- Source records -
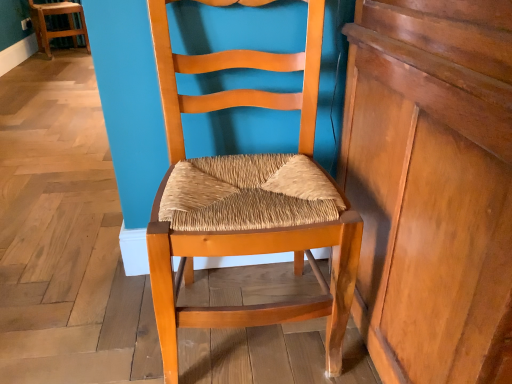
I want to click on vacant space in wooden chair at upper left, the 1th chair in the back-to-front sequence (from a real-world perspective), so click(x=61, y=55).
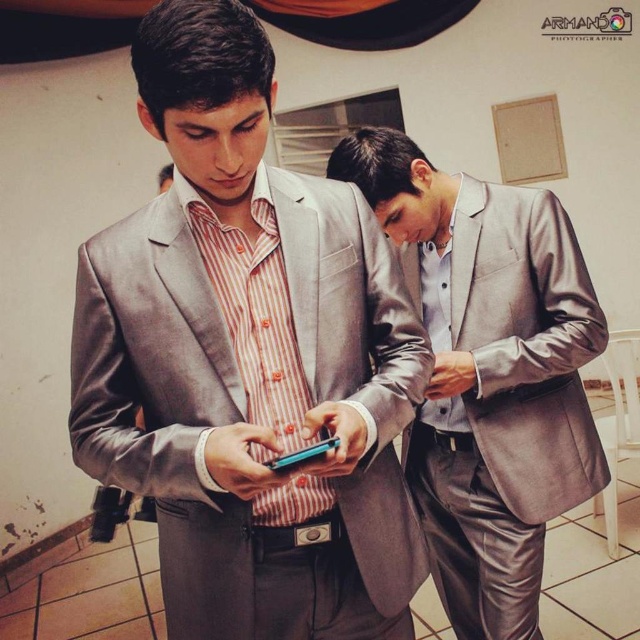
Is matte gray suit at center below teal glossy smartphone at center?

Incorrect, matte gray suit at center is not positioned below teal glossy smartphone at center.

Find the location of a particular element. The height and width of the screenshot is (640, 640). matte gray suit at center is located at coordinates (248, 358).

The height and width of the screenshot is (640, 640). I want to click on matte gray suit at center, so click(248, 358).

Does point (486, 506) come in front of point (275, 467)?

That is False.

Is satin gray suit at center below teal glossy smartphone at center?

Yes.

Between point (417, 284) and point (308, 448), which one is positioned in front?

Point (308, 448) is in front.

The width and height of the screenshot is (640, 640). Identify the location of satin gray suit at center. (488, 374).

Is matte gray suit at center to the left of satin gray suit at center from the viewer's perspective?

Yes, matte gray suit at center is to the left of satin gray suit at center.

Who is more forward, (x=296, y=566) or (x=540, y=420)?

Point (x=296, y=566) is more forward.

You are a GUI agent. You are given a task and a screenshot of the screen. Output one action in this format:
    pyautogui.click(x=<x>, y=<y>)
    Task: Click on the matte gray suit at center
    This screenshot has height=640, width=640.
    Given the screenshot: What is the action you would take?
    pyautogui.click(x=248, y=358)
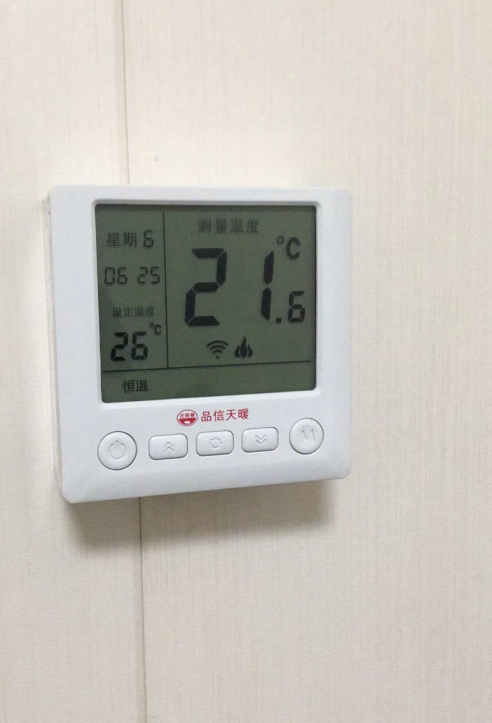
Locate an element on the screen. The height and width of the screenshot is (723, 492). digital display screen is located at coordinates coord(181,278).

- TASK REQUIREMENTS -
Update the items starting at the line that contains "Is satin gray" and continuing through the final item, changing "satin gray suit" to "silk gray suit" and leaving everything else as it is. Leave the pictures out of your answer.

- RESULT OF THIS EXERCISE -
Is silk gray suit at center below teal glossy smartphone at center?

Yes.

Between point (417, 284) and point (308, 448), which one is positioned in front?

Point (308, 448) is in front.

The width and height of the screenshot is (640, 640). Identify the location of silk gray suit at center. (488, 374).

Is matte gray suit at center to the left of silk gray suit at center from the viewer's perspective?

Yes, matte gray suit at center is to the left of silk gray suit at center.

Who is more forward, (x=296, y=566) or (x=540, y=420)?

Point (x=296, y=566) is more forward.

You are a GUI agent. You are given a task and a screenshot of the screen. Output one action in this format:
    pyautogui.click(x=<x>, y=<y>)
    Task: Click on the matte gray suit at center
    This screenshot has height=640, width=640.
    Given the screenshot: What is the action you would take?
    pyautogui.click(x=248, y=358)
Locate an element on the screen. The height and width of the screenshot is (723, 492). digital display screen is located at coordinates coord(181,278).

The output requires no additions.